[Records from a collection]
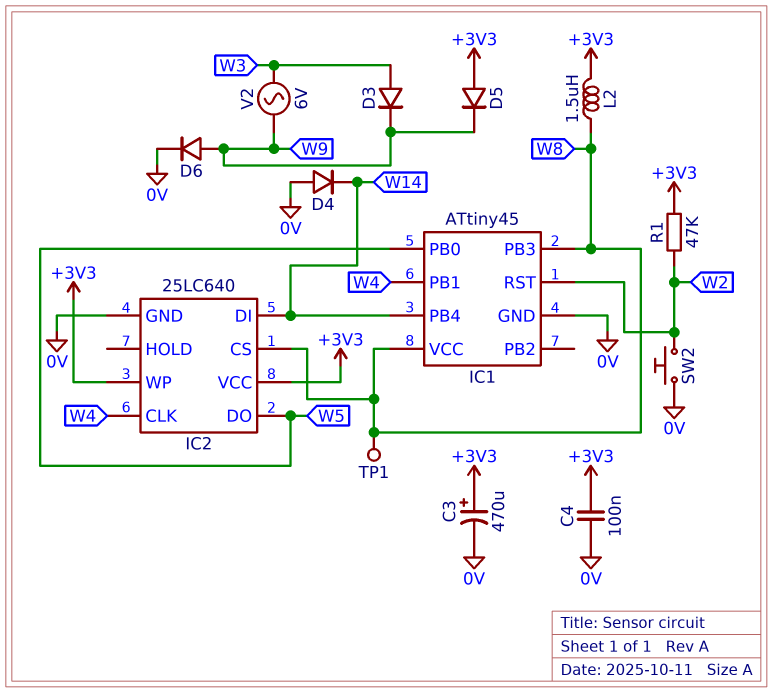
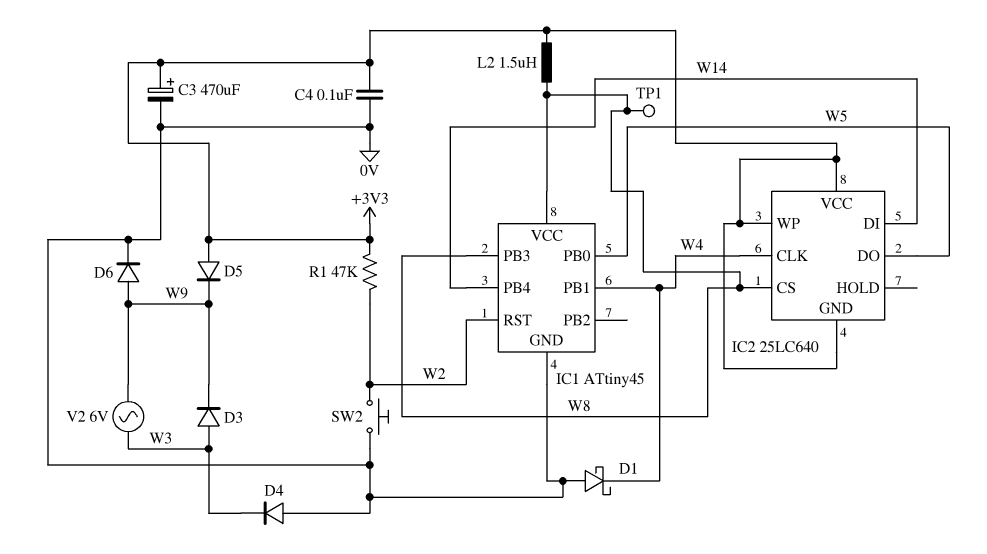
D1: none -> schottky (A 0V, K W4)
D4: diode (A 0V, K W14) -> diode (A 0V, K W3)
IC2 pin GND: 0V -> +3V3

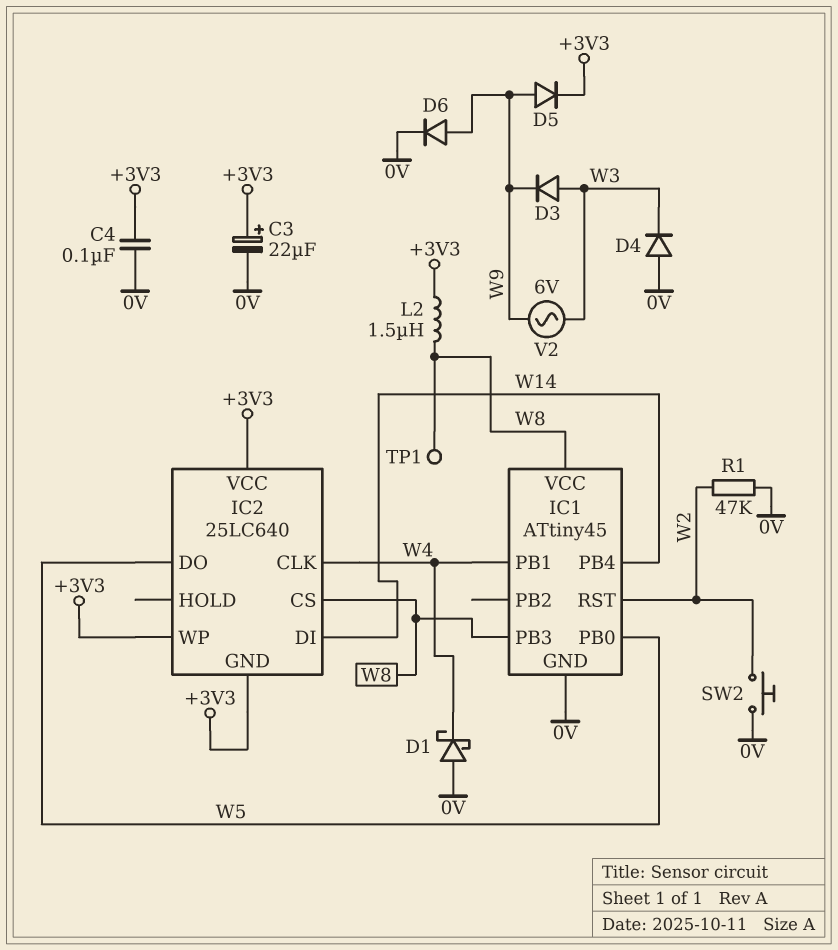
C3: 470uF (plus +3V3, minus 0V) -> 22uF (plus +3V3, minus 0V)
D5: diode (A +3V3, K W9) -> diode (A W9, K +3V3)
R1: 47k (+3V3, W2) -> 47k (0V, W2)

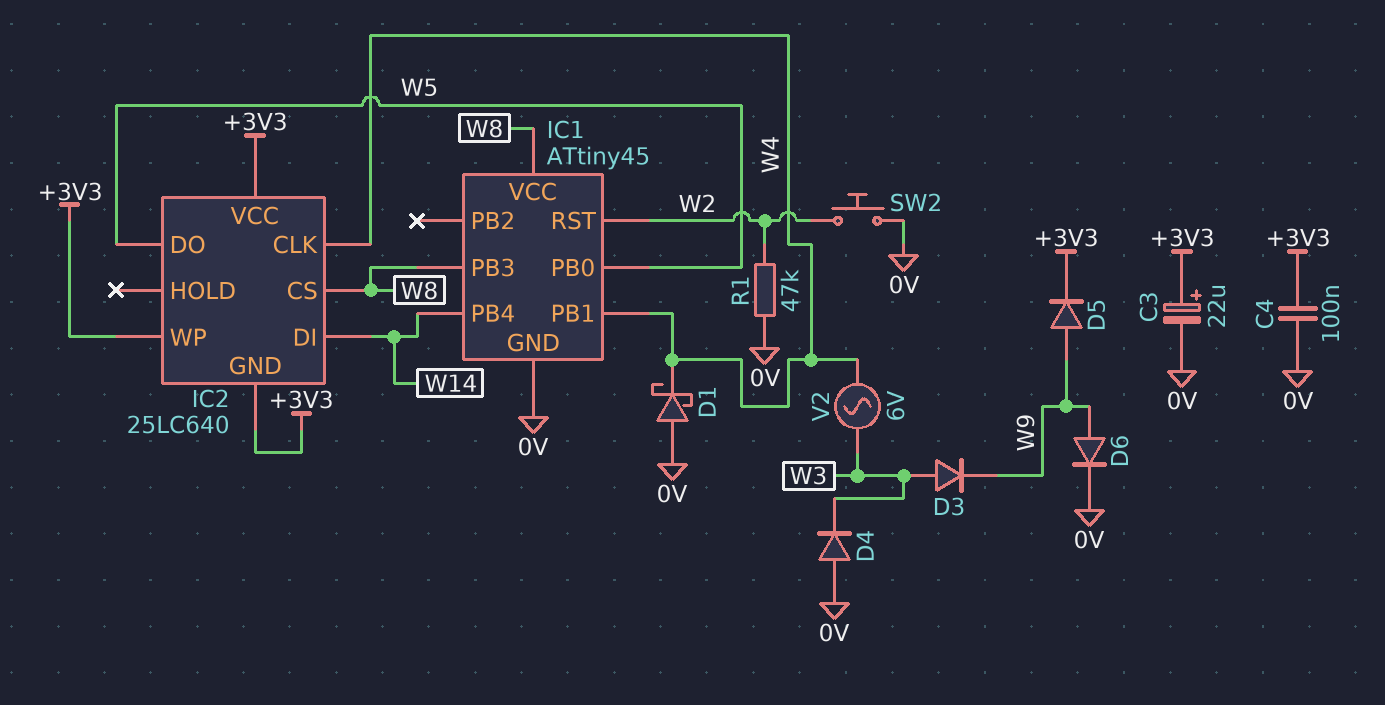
L2: 1.5uH (+3V3, W8) -> none
TP1: test point (W8) -> none
V2: AC 6V (W3, W9) -> AC 6V (W3, W4)

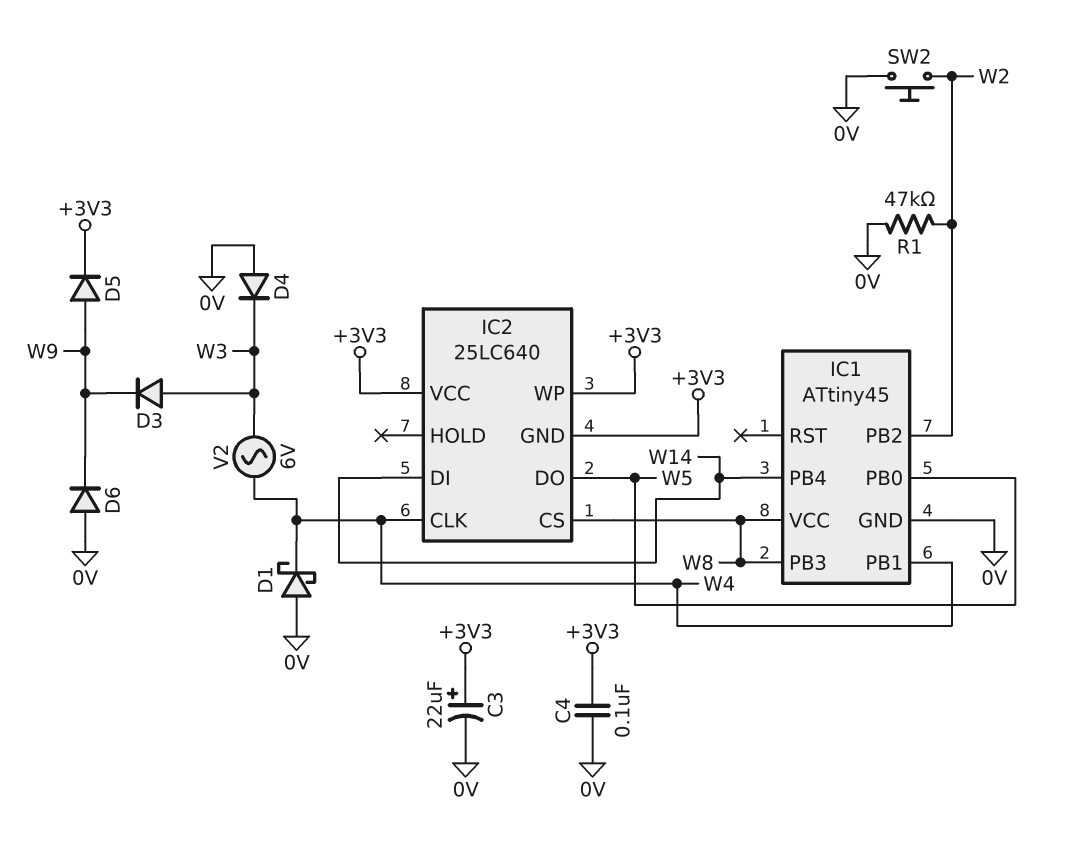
D6: diode (A W9, K 0V) -> diode (A 0V, K W9)
IC1 pin PB2: none -> W2
IC1 pin RST: W2 -> none

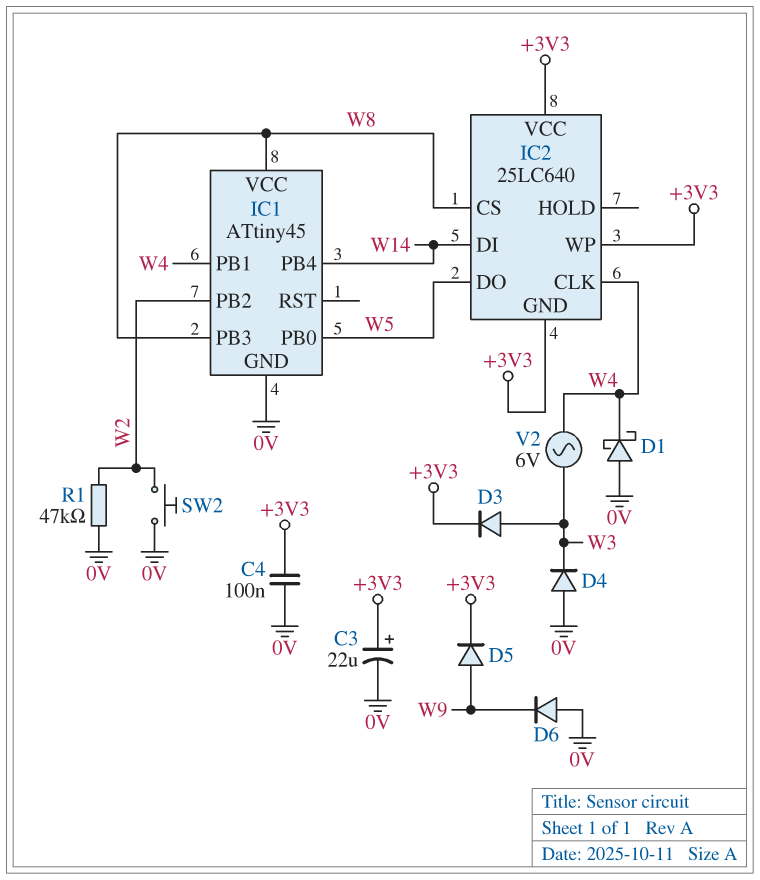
D3: diode (A W3, K W9) -> diode (A W3, K +3V3)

### What you are asked to do
Leave the pictures out and reproduce each record exactly as written.

### Task result
D1: none -> schottky (A 0V, K W4)
D4: diode (A 0V, K W14) -> diode (A 0V, K W3)
IC2 pin GND: 0V -> +3V3

C3: 470uF (plus +3V3, minus 0V) -> 22uF (plus +3V3, minus 0V)
D5: diode (A +3V3, K W9) -> diode (A W9, K +3V3)
R1: 47k (+3V3, W2) -> 47k (0V, W2)

L2: 1.5uH (+3V3, W8) -> none
TP1: test point (W8) -> none
V2: AC 6V (W3, W9) -> AC 6V (W3, W4)

D6: diode (A W9, K 0V) -> diode (A 0V, K W9)
IC1 pin PB2: none -> W2
IC1 pin RST: W2 -> none

D3: diode (A W3, K W9) -> diode (A W3, K +3V3)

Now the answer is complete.